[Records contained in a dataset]
★ ★ ★ ★ ★

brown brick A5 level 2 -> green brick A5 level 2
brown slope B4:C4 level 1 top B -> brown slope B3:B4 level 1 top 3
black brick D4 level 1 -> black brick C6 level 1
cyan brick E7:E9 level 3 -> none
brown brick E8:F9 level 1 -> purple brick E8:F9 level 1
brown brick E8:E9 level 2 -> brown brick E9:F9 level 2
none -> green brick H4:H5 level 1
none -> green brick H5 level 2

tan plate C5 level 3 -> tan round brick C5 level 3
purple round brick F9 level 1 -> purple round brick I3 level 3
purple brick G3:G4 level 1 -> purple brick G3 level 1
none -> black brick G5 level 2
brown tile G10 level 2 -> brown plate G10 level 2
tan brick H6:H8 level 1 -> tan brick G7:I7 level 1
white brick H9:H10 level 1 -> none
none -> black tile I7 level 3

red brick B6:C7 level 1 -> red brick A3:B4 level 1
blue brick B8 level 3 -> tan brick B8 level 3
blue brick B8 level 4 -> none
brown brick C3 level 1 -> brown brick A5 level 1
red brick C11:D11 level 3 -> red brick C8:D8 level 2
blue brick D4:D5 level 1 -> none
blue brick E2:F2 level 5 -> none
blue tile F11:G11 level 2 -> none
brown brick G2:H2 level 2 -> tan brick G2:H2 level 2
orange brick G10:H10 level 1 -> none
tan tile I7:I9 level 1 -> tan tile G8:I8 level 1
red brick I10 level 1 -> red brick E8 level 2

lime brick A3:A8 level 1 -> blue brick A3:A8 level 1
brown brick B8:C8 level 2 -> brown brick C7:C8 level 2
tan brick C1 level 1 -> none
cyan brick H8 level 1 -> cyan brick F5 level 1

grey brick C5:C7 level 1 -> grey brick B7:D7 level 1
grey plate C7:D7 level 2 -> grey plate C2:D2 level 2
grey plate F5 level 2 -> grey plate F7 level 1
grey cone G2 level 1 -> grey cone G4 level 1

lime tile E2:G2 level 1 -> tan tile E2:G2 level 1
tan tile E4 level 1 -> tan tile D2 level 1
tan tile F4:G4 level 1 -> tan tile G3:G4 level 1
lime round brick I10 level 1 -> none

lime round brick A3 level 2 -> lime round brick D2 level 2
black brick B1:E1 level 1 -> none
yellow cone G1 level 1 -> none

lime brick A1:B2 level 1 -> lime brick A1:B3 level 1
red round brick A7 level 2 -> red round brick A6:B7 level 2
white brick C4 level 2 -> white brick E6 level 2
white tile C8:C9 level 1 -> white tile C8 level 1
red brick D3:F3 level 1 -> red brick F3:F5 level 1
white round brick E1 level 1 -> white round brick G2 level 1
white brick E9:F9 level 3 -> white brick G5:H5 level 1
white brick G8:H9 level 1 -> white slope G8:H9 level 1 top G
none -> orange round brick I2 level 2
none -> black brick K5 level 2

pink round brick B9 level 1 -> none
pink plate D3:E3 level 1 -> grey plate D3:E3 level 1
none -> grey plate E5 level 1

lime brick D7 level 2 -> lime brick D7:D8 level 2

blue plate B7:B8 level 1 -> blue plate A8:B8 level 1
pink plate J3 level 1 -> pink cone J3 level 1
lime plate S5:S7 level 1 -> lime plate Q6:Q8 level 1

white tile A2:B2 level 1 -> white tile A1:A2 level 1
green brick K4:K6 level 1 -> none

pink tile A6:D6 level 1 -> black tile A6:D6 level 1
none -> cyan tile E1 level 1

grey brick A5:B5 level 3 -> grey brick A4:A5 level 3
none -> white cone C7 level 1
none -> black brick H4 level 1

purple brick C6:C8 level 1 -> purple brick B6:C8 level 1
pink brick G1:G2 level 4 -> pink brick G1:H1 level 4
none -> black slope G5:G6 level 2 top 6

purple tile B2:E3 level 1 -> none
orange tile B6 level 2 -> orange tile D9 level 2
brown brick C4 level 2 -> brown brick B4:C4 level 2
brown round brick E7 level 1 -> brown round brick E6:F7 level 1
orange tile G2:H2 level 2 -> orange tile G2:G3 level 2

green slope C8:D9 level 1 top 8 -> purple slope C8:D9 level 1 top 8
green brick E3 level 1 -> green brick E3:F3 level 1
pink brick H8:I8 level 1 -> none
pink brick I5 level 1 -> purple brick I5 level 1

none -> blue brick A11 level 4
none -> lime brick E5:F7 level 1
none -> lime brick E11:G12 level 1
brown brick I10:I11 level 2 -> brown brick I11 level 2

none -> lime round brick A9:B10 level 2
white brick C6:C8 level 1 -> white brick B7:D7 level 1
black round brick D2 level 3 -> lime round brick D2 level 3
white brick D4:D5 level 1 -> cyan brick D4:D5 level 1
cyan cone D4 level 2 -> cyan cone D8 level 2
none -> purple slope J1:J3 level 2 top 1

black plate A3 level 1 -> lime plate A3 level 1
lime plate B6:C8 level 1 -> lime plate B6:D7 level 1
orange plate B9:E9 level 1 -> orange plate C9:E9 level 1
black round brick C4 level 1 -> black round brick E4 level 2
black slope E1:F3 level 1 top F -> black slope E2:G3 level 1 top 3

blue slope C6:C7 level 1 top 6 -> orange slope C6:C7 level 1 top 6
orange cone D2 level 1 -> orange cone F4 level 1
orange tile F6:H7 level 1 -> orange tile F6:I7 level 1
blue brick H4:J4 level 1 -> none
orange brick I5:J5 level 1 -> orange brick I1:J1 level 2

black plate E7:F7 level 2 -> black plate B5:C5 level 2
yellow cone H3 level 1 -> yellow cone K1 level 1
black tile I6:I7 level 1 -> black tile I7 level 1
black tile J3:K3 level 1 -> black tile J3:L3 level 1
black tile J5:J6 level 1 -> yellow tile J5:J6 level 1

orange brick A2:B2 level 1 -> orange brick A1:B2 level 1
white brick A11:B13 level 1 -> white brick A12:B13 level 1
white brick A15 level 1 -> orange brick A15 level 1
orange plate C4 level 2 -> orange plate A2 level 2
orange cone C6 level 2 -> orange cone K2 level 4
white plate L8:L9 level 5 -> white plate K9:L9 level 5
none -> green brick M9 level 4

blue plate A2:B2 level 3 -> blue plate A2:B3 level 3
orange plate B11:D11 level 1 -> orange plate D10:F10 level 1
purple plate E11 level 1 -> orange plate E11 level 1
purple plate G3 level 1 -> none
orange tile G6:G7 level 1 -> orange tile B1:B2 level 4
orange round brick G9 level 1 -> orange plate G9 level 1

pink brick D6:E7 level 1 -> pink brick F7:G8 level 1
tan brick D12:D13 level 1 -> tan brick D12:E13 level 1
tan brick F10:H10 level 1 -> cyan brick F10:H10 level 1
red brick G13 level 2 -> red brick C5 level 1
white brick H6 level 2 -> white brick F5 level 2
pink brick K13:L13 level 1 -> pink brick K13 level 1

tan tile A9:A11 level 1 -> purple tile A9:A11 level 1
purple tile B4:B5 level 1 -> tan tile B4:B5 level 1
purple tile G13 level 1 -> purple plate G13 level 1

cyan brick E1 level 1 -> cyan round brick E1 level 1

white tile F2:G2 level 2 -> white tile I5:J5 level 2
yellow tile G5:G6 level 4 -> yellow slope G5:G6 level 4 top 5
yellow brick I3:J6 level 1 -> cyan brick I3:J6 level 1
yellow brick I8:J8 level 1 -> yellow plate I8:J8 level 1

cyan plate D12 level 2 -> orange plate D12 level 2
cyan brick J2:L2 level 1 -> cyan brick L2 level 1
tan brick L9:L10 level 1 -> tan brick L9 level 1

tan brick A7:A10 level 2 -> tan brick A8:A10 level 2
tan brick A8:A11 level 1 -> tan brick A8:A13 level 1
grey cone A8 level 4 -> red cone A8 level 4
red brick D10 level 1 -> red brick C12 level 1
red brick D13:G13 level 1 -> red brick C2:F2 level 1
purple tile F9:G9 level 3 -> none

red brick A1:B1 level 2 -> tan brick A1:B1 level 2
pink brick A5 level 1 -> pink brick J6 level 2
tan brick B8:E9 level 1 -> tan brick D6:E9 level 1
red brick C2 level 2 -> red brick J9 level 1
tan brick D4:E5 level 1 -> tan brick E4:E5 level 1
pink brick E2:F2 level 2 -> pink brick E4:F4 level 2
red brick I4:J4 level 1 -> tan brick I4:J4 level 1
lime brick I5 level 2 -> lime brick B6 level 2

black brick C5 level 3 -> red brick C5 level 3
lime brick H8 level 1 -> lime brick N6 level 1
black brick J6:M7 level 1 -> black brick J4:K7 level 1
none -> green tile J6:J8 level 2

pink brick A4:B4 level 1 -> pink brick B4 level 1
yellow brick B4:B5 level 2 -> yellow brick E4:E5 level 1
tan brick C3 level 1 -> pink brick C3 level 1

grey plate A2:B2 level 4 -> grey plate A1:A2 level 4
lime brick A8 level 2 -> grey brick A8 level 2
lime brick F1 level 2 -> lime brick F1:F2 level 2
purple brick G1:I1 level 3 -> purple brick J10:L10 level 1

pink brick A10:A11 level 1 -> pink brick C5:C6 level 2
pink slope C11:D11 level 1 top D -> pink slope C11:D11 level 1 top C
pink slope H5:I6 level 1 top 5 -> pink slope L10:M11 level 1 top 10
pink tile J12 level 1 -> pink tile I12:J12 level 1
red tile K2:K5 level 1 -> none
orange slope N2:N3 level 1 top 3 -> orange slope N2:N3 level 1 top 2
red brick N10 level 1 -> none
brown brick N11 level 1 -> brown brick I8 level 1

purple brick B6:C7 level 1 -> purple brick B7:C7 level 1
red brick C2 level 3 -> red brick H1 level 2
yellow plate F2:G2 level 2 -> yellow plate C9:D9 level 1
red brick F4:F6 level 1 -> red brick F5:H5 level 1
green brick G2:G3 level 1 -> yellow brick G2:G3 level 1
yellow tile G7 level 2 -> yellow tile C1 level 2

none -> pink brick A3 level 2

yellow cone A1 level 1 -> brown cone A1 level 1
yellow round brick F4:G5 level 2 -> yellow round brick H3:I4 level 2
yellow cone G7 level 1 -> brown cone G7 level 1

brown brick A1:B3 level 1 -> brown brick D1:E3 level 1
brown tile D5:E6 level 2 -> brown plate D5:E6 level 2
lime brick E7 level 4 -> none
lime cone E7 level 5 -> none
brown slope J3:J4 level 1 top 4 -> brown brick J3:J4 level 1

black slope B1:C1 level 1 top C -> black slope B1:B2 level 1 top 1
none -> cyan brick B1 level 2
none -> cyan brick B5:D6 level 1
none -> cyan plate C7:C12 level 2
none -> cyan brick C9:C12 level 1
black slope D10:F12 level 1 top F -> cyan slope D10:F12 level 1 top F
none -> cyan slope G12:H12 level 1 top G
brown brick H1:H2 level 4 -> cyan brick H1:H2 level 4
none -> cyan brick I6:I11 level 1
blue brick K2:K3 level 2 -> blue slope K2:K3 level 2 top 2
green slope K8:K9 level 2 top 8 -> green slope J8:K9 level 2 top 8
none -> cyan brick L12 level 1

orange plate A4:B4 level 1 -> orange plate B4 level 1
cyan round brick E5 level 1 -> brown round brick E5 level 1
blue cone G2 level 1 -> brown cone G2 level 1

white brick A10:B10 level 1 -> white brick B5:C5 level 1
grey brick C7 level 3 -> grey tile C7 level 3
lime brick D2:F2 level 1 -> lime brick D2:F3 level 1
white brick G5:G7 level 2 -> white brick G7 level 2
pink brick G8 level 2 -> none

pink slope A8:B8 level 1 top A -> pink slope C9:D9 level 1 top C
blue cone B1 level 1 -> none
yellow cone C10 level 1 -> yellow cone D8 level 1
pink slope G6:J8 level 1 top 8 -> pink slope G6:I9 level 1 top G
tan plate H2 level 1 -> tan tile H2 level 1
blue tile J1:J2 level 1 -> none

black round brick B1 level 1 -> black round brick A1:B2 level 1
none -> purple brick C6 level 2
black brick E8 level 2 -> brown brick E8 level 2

★ ★ ★ ★ ★

Output only an exact transcription of the lines above from the one with "black tile I6:I7" up to and including the one with "grey cone A8 level 4 -> red cone A8 level 4".

black tile I6:I7 level 1 -> black tile I7 level 1
black tile J3:K3 level 1 -> black tile J3:L3 level 1
black tile J5:J6 level 1 -> yellow tile J5:J6 level 1

orange brick A2:B2 level 1 -> orange brick A1:B2 level 1
white brick A11:B13 level 1 -> white brick A12:B13 level 1
white brick A15 level 1 -> orange brick A15 level 1
orange plate C4 level 2 -> orange plate A2 level 2
orange cone C6 level 2 -> orange cone K2 level 4
white plate L8:L9 level 5 -> white plate K9:L9 level 5
none -> green brick M9 level 4

blue plate A2:B2 level 3 -> blue plate A2:B3 level 3
orange plate B11:D11 level 1 -> orange plate D10:F10 level 1
purple plate E11 level 1 -> orange plate E11 level 1
purple plate G3 level 1 -> none
orange tile G6:G7 level 1 -> orange tile B1:B2 level 4
orange round brick G9 level 1 -> orange plate G9 level 1

pink brick D6:E7 level 1 -> pink brick F7:G8 level 1
tan brick D12:D13 level 1 -> tan brick D12:E13 level 1
tan brick F10:H10 level 1 -> cyan brick F10:H10 level 1
red brick G13 level 2 -> red brick C5 level 1
white brick H6 level 2 -> white brick F5 level 2
pink brick K13:L13 level 1 -> pink brick K13 level 1

tan tile A9:A11 level 1 -> purple tile A9:A11 level 1
purple tile B4:B5 level 1 -> tan tile B4:B5 level 1
purple tile G13 level 1 -> purple plate G13 level 1

cyan brick E1 level 1 -> cyan round brick E1 level 1

white tile F2:G2 level 2 -> white tile I5:J5 level 2
yellow tile G5:G6 level 4 -> yellow slope G5:G6 level 4 top 5
yellow brick I3:J6 level 1 -> cyan brick I3:J6 level 1
yellow brick I8:J8 level 1 -> yellow plate I8:J8 level 1

cyan plate D12 level 2 -> orange plate D12 level 2
cyan brick J2:L2 level 1 -> cyan brick L2 level 1
tan brick L9:L10 level 1 -> tan brick L9 level 1

tan brick A7:A10 level 2 -> tan brick A8:A10 level 2
tan brick A8:A11 level 1 -> tan brick A8:A13 level 1
grey cone A8 level 4 -> red cone A8 level 4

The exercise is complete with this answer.